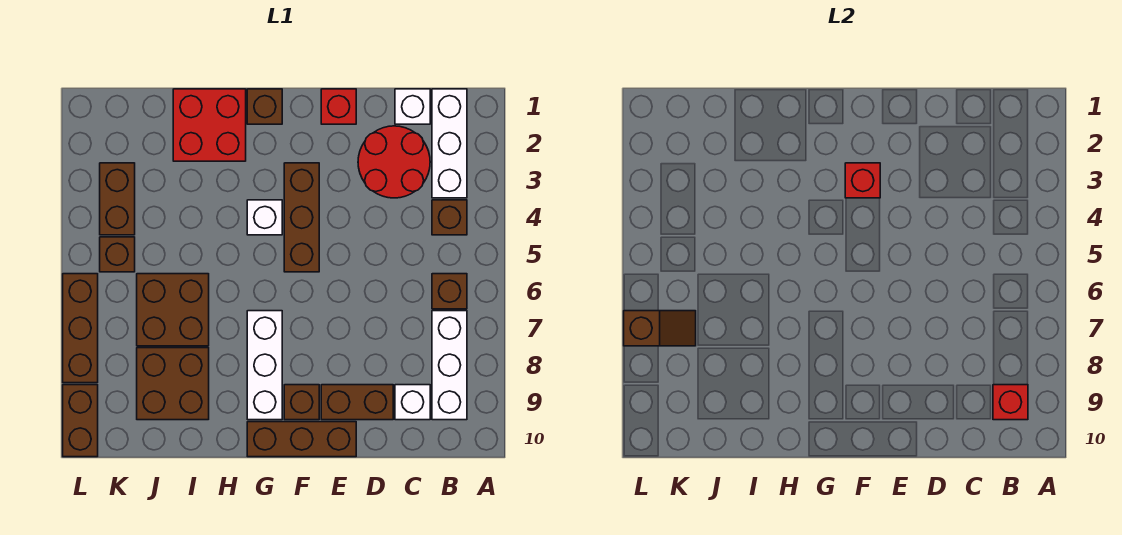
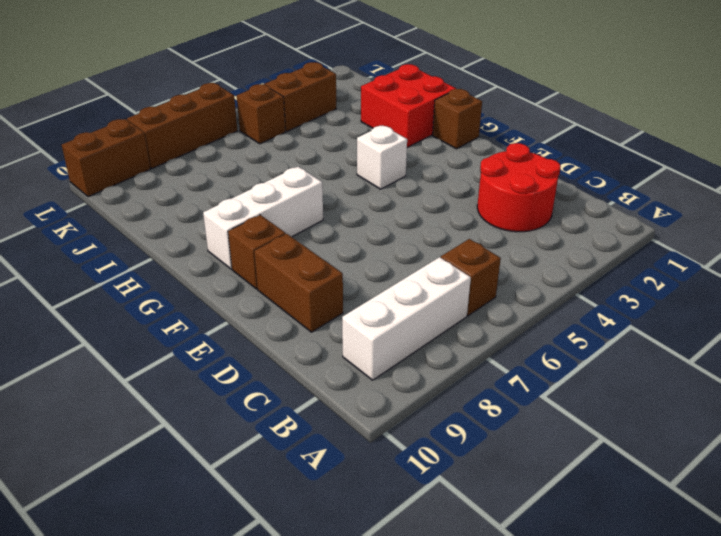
none -> white brick B1:B3 level 1
none -> brown brick B4 level 1
none -> white brick C1 level 1

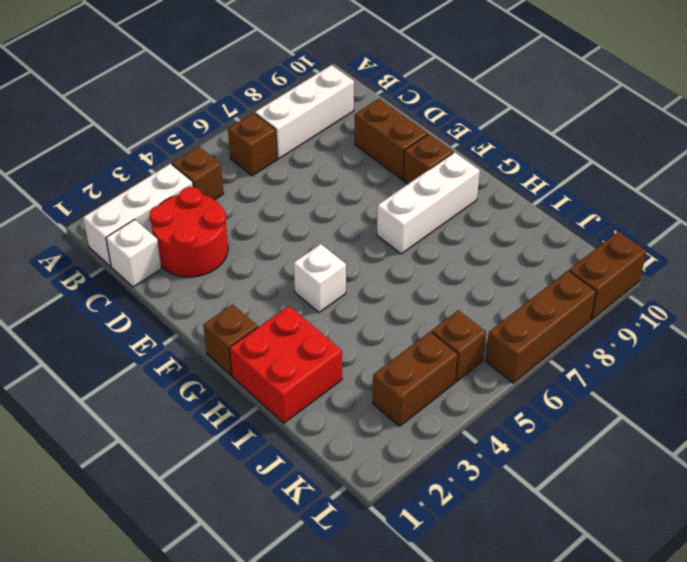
none -> white brick C9 level 1
none -> red brick E1 level 1
none -> brown brick E10:G10 level 1

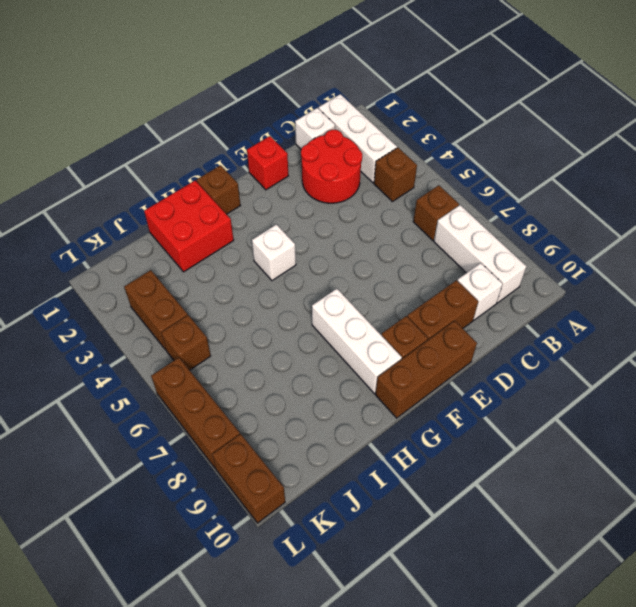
none -> brown brick F3:F5 level 1
none -> brown brick I6:J7 level 1
none -> brown brick I8:J9 level 1

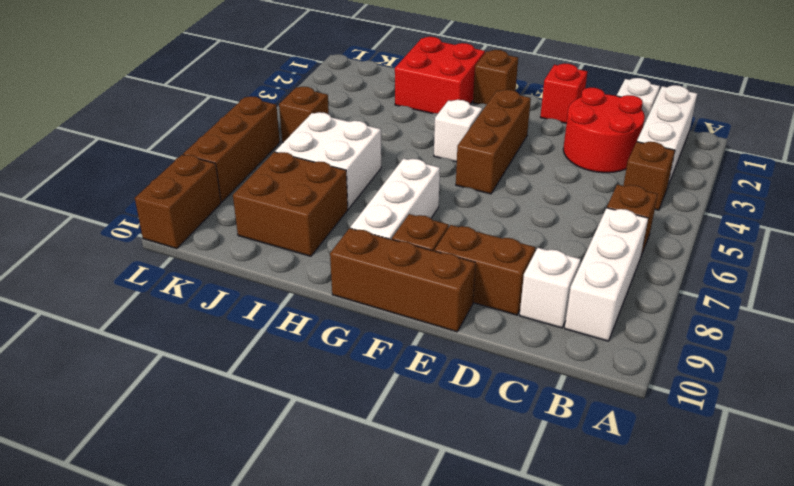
white brick I6:J7 level 1 -> brown brick I6:J7 level 1
none -> brown brick K3:K4 level 1
none -> red brick B9 level 2
none -> red brick F3 level 2

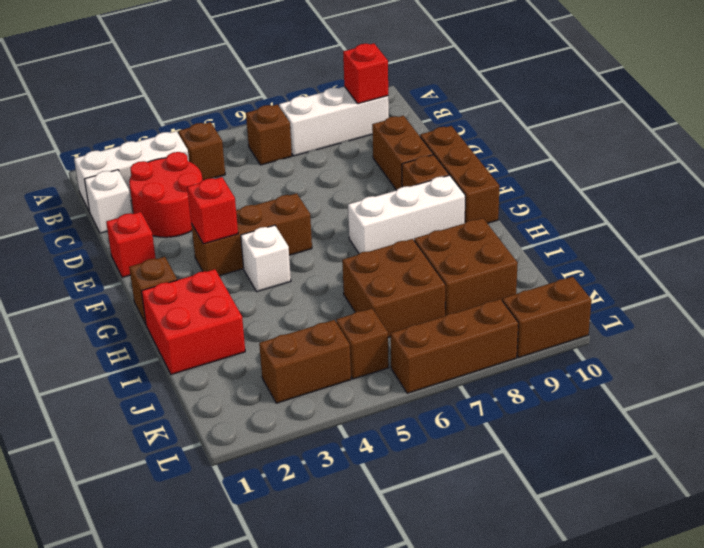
none -> white brick C9 level 1
none -> brown slope K7:L7 level 2 top L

→ **YOUR INSTRUCTIONS**
Output the listing above exactly, but leave its pictures behind.

→ **TASK ANSWER**
none -> white brick B1:B3 level 1
none -> brown brick B4 level 1
none -> white brick C1 level 1

none -> white brick C9 level 1
none -> red brick E1 level 1
none -> brown brick E10:G10 level 1

none -> brown brick F3:F5 level 1
none -> brown brick I6:J7 level 1
none -> brown brick I8:J9 level 1

white brick I6:J7 level 1 -> brown brick I6:J7 level 1
none -> brown brick K3:K4 level 1
none -> red brick B9 level 2
none -> red brick F3 level 2

none -> white brick C9 level 1
none -> brown slope K7:L7 level 2 top L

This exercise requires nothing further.